(Itemized modification records)
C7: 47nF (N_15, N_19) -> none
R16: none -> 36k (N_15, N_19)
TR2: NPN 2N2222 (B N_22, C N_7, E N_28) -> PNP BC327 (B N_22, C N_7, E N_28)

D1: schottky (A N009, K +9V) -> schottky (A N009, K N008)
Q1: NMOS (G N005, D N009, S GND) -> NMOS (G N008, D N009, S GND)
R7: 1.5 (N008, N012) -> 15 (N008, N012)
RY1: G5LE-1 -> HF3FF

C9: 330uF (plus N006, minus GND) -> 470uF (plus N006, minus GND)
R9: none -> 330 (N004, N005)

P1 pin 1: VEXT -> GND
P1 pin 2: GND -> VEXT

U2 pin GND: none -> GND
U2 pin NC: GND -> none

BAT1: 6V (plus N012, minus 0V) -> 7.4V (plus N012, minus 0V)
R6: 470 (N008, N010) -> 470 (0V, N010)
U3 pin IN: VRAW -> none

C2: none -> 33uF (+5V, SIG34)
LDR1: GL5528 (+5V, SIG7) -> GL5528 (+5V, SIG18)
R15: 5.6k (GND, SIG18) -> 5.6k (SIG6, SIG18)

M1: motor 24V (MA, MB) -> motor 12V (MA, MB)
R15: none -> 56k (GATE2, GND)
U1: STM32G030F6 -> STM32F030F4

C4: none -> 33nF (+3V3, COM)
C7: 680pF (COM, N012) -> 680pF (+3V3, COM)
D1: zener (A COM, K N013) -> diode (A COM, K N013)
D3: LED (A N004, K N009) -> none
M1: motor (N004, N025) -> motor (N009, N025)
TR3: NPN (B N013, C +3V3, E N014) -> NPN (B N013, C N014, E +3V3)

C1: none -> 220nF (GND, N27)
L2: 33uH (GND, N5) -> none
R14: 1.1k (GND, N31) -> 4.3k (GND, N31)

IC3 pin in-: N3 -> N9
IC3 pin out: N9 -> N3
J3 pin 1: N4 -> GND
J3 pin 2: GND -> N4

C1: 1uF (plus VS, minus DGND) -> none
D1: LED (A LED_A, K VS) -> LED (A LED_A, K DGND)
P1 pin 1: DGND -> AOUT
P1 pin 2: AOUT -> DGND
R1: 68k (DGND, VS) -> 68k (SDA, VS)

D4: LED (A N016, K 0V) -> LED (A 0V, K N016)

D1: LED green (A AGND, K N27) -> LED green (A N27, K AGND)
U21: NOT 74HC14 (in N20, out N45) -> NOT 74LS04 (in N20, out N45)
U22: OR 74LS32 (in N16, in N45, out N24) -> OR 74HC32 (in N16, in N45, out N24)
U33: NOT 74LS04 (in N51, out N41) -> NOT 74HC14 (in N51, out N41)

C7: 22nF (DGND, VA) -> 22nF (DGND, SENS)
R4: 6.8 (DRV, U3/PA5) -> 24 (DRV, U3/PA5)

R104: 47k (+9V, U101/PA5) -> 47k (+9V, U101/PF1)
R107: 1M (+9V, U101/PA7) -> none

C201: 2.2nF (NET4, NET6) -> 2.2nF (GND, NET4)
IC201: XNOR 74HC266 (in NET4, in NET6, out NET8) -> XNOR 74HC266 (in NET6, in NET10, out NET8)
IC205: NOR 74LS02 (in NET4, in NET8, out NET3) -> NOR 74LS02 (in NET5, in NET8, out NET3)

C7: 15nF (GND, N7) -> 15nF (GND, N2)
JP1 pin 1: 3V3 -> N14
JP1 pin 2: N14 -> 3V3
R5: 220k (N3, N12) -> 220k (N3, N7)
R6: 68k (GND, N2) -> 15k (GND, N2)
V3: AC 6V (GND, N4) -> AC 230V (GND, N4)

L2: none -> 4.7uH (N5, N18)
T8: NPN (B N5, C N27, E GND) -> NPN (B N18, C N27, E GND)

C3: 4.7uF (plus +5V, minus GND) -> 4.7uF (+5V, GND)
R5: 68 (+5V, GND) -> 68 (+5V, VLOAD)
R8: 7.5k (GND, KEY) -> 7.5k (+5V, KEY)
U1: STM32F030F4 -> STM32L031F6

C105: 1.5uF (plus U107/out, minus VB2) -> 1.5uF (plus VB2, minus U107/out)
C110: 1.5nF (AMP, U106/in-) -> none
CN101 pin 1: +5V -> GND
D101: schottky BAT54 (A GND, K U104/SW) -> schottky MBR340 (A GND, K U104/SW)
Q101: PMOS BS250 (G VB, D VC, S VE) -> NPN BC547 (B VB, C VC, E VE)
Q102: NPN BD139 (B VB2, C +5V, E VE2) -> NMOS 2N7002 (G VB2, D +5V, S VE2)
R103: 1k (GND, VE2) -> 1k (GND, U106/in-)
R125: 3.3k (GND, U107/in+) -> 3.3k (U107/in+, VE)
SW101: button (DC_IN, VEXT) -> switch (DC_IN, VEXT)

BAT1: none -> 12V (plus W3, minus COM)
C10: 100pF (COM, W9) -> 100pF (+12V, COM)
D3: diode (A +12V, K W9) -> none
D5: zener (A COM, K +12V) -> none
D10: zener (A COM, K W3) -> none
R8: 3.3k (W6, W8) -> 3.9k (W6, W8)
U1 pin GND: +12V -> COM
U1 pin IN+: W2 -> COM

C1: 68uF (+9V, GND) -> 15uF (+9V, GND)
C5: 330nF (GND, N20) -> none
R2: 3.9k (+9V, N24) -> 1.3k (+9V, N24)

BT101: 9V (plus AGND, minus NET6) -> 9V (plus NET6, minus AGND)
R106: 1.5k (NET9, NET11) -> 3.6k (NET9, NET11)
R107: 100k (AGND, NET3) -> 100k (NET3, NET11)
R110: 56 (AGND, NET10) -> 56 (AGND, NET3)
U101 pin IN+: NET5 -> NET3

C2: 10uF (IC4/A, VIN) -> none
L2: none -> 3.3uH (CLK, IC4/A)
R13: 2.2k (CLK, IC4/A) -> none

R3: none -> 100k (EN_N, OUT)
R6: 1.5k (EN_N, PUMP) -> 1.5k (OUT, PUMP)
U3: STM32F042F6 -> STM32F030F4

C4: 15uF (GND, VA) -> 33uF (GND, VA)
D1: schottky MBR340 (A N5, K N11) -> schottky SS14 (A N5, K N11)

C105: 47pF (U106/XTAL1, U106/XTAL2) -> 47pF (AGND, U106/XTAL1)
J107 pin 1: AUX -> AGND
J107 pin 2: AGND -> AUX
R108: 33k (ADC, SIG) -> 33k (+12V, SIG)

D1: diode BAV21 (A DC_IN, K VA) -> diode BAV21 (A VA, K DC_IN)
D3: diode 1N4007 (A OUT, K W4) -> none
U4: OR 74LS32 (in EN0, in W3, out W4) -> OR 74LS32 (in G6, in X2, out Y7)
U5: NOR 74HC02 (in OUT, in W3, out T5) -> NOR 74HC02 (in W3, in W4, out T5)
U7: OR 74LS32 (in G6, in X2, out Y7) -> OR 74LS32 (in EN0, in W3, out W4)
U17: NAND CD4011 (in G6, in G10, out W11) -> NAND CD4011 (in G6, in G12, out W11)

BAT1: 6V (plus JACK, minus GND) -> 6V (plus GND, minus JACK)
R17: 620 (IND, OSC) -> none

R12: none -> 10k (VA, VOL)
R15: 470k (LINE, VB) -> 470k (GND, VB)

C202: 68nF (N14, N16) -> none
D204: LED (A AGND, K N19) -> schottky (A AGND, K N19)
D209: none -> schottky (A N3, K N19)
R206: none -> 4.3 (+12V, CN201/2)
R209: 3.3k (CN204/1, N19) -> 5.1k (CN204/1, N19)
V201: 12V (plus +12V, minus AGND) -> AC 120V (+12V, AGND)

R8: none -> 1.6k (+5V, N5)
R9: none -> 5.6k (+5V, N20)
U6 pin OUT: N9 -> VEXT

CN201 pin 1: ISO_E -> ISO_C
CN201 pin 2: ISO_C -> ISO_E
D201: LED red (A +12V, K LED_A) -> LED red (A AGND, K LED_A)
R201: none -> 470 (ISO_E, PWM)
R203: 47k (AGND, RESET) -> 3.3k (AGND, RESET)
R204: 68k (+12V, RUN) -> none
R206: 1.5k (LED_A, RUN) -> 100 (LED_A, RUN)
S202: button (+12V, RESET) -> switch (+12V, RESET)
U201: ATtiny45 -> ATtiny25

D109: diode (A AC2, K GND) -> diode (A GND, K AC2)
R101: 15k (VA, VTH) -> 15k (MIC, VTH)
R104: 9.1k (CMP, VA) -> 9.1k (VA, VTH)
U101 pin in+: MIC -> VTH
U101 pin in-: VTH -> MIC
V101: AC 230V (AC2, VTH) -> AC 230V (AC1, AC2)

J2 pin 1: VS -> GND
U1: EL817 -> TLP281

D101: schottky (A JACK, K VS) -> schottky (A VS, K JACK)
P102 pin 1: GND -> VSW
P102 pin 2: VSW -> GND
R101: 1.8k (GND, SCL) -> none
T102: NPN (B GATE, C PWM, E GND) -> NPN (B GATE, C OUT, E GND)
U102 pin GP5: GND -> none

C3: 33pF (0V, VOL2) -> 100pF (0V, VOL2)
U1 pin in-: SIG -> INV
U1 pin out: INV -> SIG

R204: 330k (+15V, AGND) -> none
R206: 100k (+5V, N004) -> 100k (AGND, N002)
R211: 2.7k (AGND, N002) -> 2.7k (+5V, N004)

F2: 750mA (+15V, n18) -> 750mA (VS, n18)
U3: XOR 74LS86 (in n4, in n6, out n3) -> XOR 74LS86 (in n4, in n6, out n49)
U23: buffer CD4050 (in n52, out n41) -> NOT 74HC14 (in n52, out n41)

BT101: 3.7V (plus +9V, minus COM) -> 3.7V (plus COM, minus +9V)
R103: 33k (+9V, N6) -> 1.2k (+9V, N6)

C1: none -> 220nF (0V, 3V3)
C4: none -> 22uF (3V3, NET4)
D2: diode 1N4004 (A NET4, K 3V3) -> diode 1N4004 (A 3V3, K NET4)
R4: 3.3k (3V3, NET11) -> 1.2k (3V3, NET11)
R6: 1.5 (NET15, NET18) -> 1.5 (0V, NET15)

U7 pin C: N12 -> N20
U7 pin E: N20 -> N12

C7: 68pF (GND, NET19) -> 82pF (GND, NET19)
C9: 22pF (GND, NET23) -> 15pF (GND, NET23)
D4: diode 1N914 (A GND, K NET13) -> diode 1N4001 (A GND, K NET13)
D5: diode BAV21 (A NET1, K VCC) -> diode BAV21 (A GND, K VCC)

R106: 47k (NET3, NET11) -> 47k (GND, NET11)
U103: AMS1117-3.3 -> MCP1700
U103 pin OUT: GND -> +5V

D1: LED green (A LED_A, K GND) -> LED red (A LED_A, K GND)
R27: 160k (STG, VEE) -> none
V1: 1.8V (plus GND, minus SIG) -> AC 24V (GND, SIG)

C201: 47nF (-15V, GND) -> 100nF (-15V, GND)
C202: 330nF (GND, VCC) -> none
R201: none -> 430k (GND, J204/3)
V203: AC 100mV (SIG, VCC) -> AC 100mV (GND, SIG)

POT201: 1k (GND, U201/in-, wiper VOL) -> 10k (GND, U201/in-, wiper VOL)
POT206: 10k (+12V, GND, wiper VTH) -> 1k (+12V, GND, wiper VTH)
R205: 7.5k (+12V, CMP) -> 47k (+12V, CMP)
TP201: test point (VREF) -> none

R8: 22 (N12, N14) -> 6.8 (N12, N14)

_What this task involves_
Return the lines above precisely as they appear, beginning at the first line and ending at the line with "U3 pin IN: VRAW -> none", and nothing after it.

_Solution to the problem_
C7: 47nF (N_15, N_19) -> none
R16: none -> 36k (N_15, N_19)
TR2: NPN 2N2222 (B N_22, C N_7, E N_28) -> PNP BC327 (B N_22, C N_7, E N_28)

D1: schottky (A N009, K +9V) -> schottky (A N009, K N008)
Q1: NMOS (G N005, D N009, S GND) -> NMOS (G N008, D N009, S GND)
R7: 1.5 (N008, N012) -> 15 (N008, N012)
RY1: G5LE-1 -> HF3FF

C9: 330uF (plus N006, minus GND) -> 470uF (plus N006, minus GND)
R9: none -> 330 (N004, N005)

P1 pin 1: VEXT -> GND
P1 pin 2: GND -> VEXT

U2 pin GND: none -> GND
U2 pin NC: GND -> none

BAT1: 6V (plus N012, minus 0V) -> 7.4V (plus N012, minus 0V)
R6: 470 (N008, N010) -> 470 (0V, N010)
U3 pin IN: VRAW -> none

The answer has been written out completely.